§ Modification records:
= Beginning of Section =

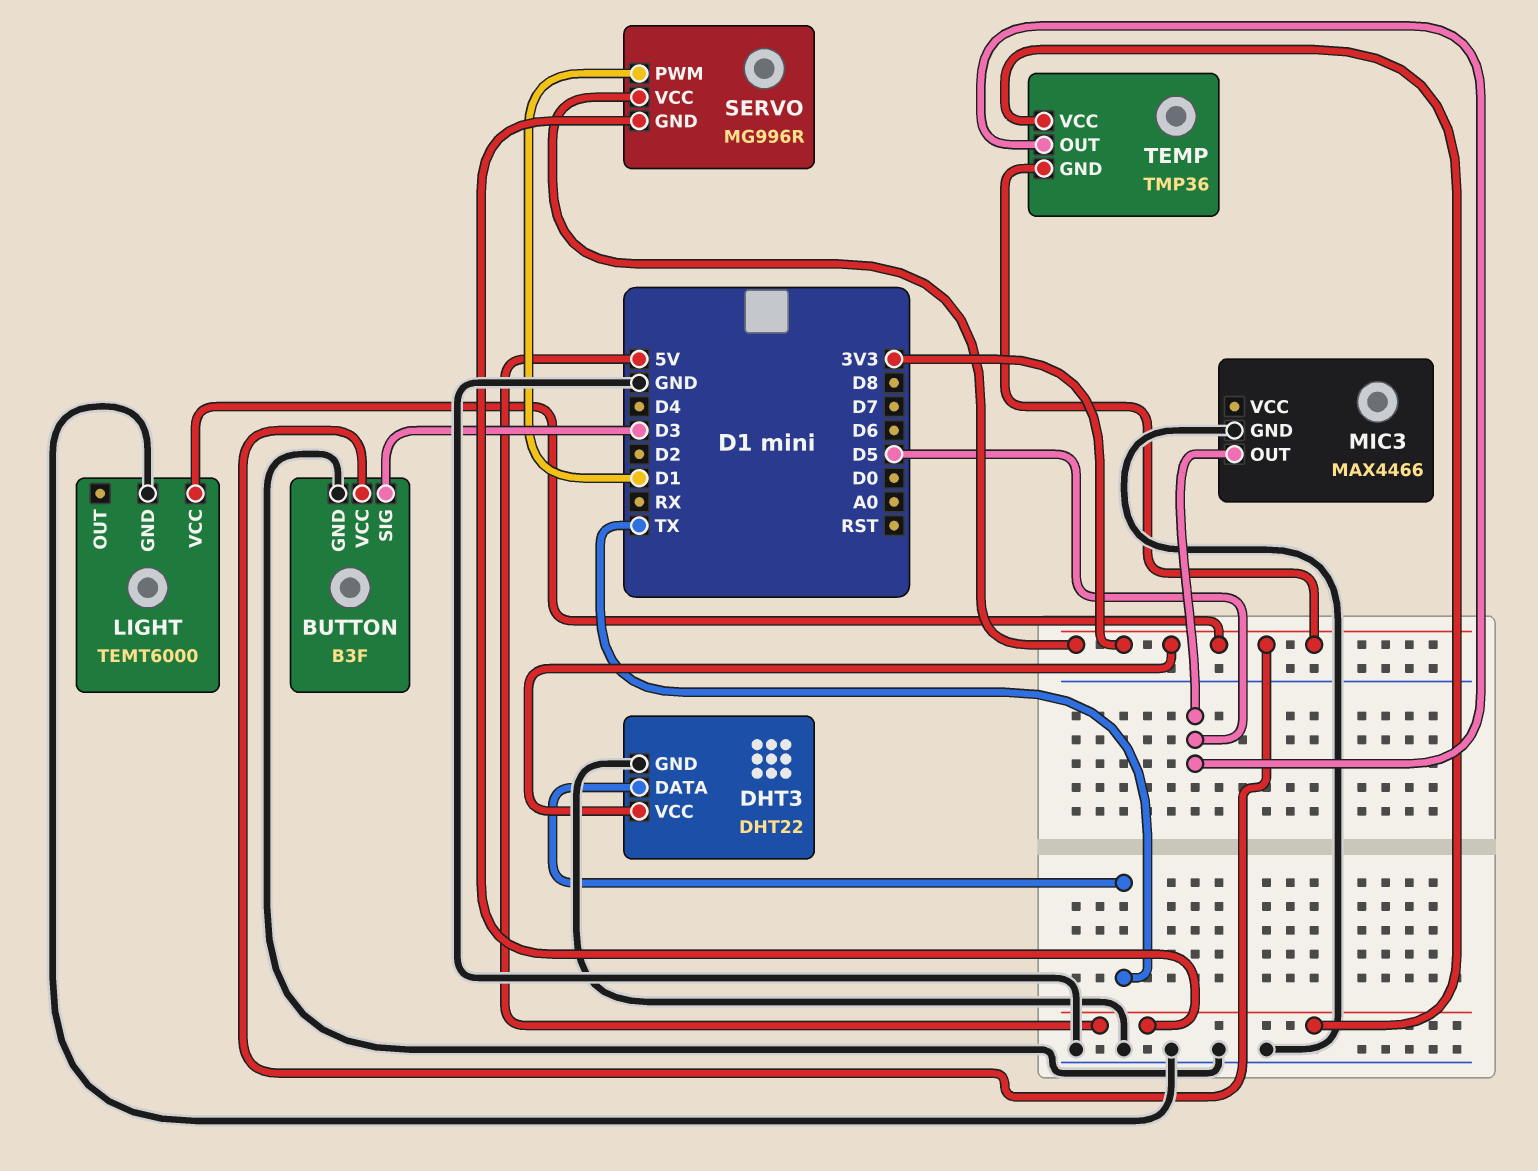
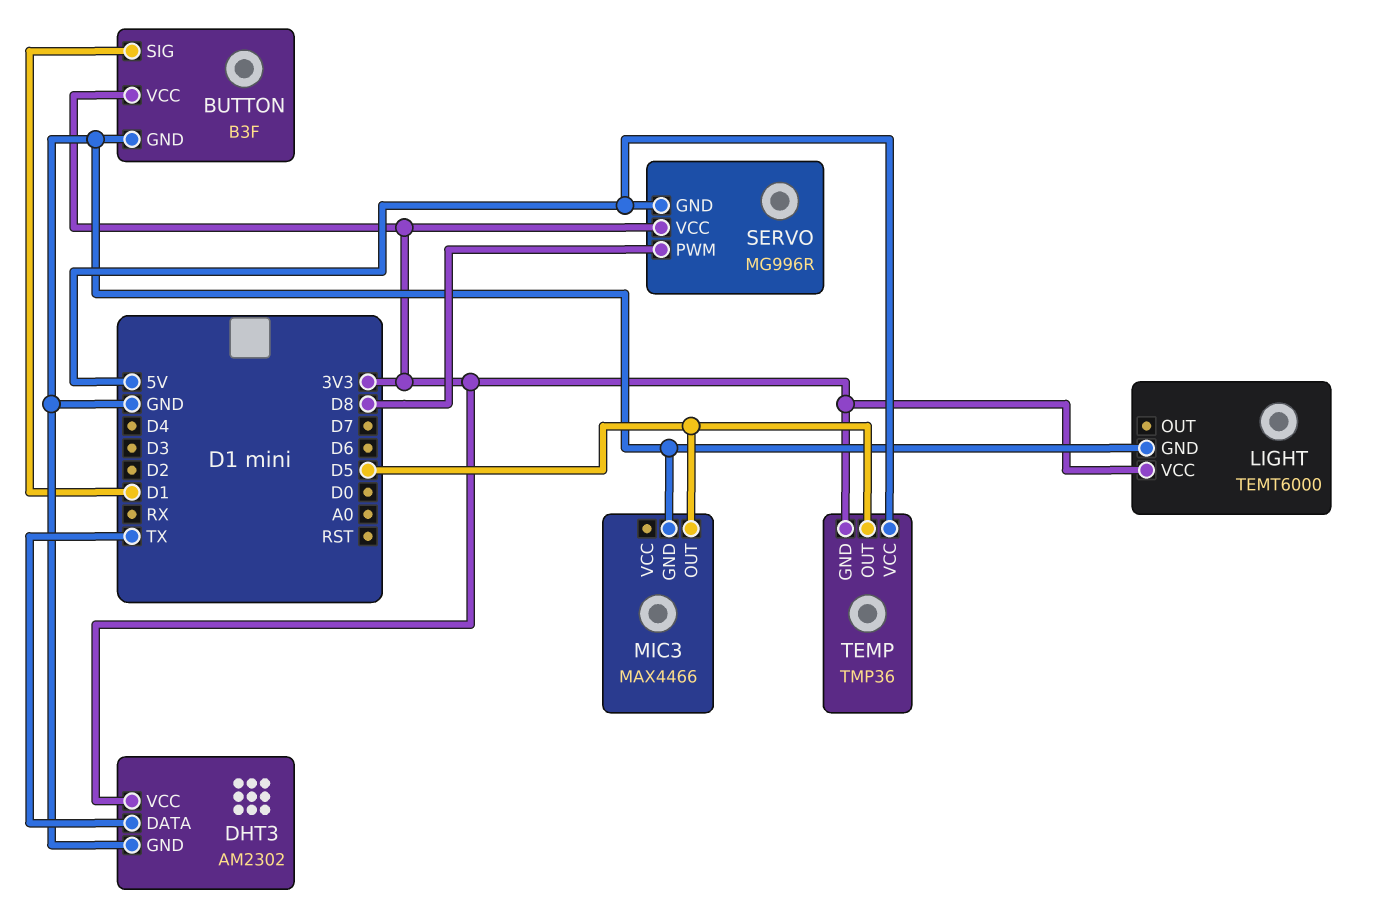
BUTTON pin SIG: D3 -> D1
DHT3: DHT22 -> AM2302
SERVO pin PWM: D1 -> D8

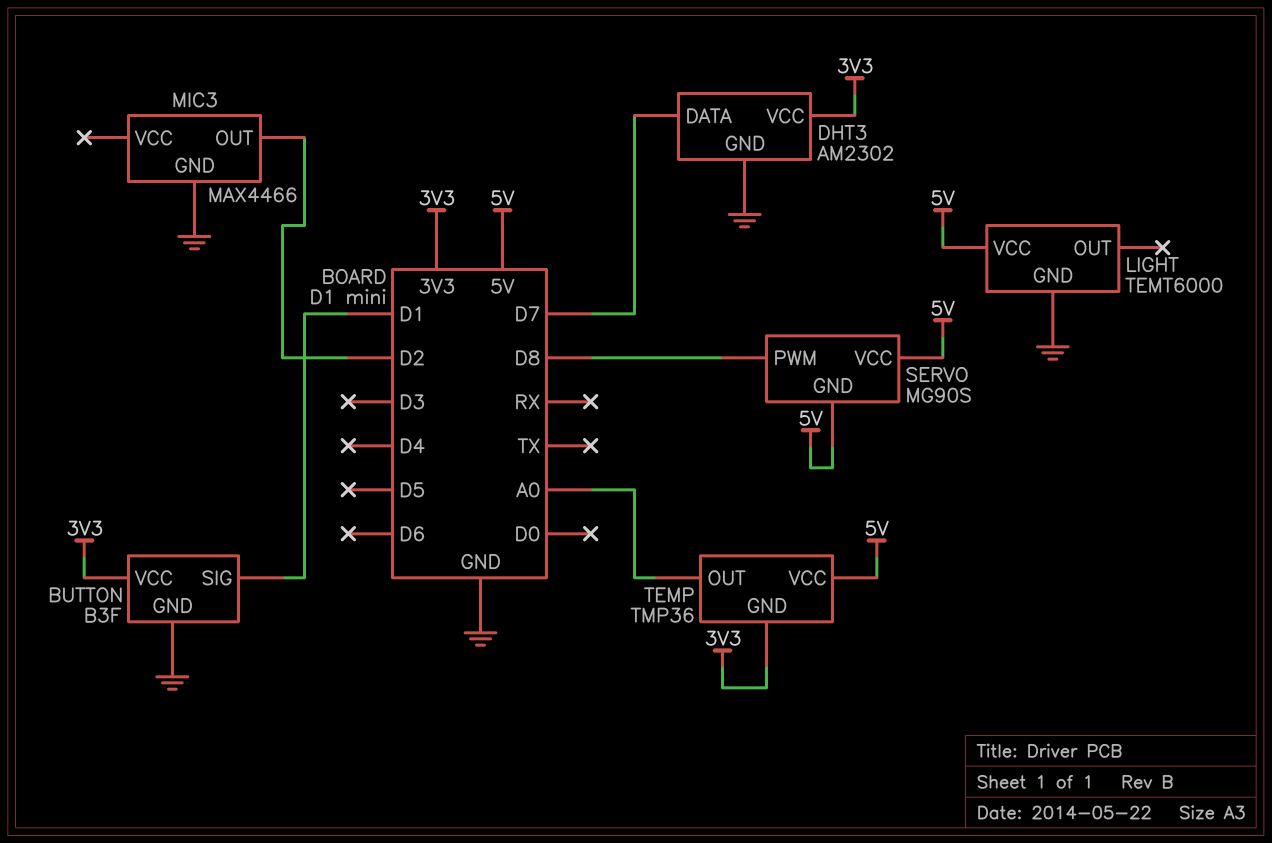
DHT3 pin DATA: TX -> D7
LIGHT pin VCC: 3V3 -> 5V
MIC3 pin OUT: D5 -> D2
SERVO: MG996R -> MG90S
SERVO pin VCC: 3V3 -> 5V
TEMP pin OUT: D5 -> A0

= End of Section =

§ TASK STATEMENT: An exact repetition of all the records above is required, excluding the pictures.

§ THE COMPLETED TASK:
BUTTON pin SIG: D3 -> D1
DHT3: DHT22 -> AM2302
SERVO pin PWM: D1 -> D8

DHT3 pin DATA: TX -> D7
LIGHT pin VCC: 3V3 -> 5V
MIC3 pin OUT: D5 -> D2
SERVO: MG996R -> MG90S
SERVO pin VCC: 3V3 -> 5V
TEMP pin OUT: D5 -> A0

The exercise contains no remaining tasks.